_Records for this task_
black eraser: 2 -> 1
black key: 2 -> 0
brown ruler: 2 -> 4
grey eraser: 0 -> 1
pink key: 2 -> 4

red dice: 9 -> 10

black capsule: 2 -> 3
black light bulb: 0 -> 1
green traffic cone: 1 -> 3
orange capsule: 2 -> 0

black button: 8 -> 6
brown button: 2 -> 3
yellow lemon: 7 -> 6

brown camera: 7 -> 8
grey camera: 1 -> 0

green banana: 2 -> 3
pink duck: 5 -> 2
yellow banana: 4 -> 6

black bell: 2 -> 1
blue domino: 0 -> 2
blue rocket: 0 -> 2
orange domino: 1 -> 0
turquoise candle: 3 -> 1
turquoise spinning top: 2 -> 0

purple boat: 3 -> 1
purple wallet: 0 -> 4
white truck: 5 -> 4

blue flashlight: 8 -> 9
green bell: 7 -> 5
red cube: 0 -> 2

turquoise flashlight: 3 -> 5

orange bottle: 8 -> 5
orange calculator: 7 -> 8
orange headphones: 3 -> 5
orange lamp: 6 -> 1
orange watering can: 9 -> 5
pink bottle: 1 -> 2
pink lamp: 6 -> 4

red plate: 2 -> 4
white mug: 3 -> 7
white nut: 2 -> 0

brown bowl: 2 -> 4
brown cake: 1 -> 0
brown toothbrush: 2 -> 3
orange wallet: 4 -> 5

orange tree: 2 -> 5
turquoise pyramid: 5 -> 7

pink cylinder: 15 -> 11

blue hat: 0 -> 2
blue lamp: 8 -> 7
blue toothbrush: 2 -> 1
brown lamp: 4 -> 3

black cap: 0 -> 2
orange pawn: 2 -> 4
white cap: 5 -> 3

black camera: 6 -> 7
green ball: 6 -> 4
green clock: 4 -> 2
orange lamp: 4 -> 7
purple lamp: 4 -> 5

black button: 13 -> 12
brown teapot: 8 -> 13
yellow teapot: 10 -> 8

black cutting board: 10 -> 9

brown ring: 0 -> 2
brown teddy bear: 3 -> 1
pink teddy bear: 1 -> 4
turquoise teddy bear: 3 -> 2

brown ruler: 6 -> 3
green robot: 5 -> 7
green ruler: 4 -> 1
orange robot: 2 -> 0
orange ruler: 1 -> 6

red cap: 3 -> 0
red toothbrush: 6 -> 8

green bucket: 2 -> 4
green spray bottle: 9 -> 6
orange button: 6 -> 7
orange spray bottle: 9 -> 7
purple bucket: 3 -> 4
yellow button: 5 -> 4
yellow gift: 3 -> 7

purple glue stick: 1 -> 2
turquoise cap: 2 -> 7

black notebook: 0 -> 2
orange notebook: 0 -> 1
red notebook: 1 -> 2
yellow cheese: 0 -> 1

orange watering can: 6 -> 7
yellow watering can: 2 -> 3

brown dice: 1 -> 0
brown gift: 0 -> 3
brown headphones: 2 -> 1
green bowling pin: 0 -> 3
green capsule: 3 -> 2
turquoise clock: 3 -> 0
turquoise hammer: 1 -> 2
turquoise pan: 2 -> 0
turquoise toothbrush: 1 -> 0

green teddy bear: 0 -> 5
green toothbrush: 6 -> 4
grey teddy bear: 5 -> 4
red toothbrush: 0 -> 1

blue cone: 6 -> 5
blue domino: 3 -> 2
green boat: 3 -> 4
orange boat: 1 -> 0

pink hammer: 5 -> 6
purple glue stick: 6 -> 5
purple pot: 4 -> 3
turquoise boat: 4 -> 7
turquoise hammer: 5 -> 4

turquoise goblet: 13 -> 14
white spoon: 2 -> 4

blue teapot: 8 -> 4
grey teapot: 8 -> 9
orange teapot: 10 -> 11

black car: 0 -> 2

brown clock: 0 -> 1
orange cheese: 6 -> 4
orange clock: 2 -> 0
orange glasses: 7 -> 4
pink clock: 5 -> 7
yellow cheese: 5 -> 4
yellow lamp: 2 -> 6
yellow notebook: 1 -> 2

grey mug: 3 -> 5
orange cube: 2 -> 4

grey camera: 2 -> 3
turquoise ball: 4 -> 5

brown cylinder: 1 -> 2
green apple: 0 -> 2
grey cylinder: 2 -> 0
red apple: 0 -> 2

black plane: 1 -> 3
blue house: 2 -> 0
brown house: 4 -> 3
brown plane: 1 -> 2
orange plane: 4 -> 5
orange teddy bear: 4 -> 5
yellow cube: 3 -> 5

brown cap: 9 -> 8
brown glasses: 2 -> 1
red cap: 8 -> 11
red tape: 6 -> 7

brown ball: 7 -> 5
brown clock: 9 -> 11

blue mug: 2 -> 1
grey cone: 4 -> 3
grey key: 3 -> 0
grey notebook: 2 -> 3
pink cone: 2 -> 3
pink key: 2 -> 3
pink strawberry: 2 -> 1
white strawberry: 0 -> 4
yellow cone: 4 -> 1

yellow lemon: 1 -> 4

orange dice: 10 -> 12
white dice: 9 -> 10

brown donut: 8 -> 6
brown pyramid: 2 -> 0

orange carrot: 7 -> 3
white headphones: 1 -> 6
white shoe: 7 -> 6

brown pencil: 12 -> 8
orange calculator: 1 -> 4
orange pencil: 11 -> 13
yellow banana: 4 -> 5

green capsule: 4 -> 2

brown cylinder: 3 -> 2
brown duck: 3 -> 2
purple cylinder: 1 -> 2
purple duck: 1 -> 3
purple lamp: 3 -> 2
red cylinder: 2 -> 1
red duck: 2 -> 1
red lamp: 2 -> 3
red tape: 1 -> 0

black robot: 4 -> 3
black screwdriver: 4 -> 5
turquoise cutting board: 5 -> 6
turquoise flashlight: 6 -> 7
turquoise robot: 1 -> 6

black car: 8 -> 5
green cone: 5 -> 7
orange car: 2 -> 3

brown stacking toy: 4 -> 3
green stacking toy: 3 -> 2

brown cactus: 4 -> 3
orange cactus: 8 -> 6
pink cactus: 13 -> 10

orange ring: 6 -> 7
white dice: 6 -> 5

_Problem statement_
Go through the records above and copy every line holding the word "board".

_Written solution_
black cutting board: 10 -> 9
turquoise cutting board: 5 -> 6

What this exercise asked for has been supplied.